Object tracking records
((
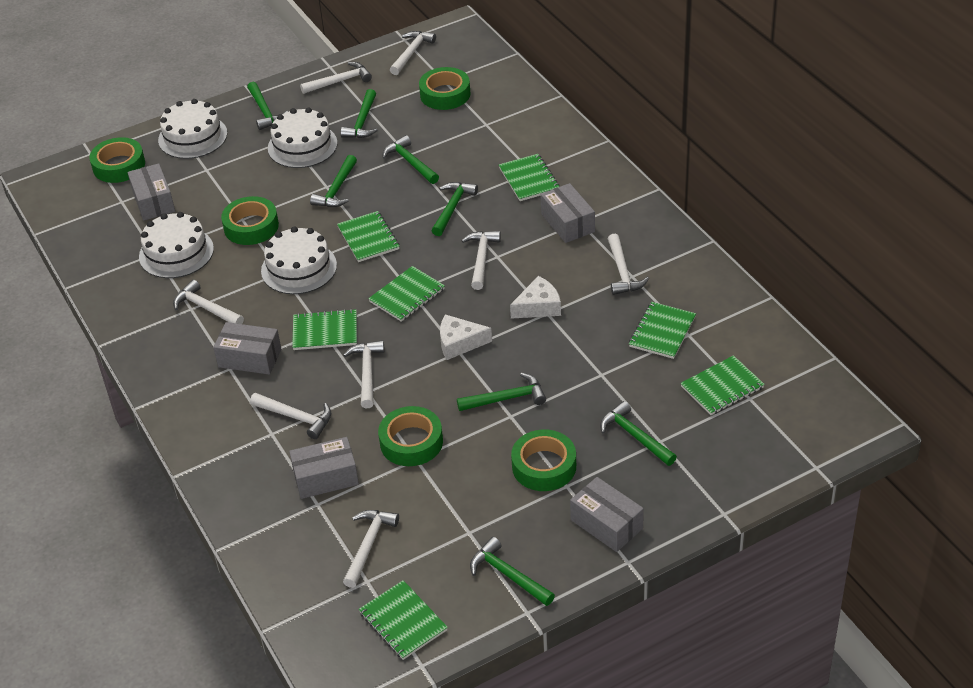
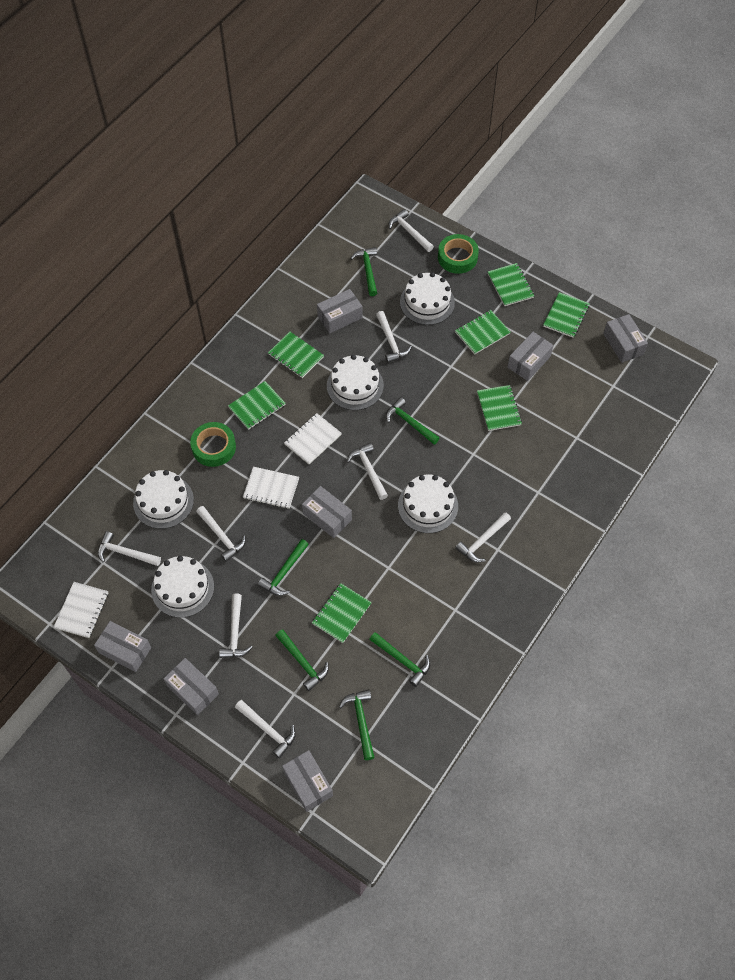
green hammer: 8 -> 6
green tape: 5 -> 2
grey box: 5 -> 7
white cake: 4 -> 5
white cheese: 2 -> 0
white notebook: 0 -> 3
))
TASK PROMPT
Repeat the preceding records precisely, and leave every picture out of the copy.

RESULT FOR THIS TASK
green hammer: 8 -> 6
green tape: 5 -> 2
grey box: 5 -> 7
white cake: 4 -> 5
white cheese: 2 -> 0
white notebook: 0 -> 3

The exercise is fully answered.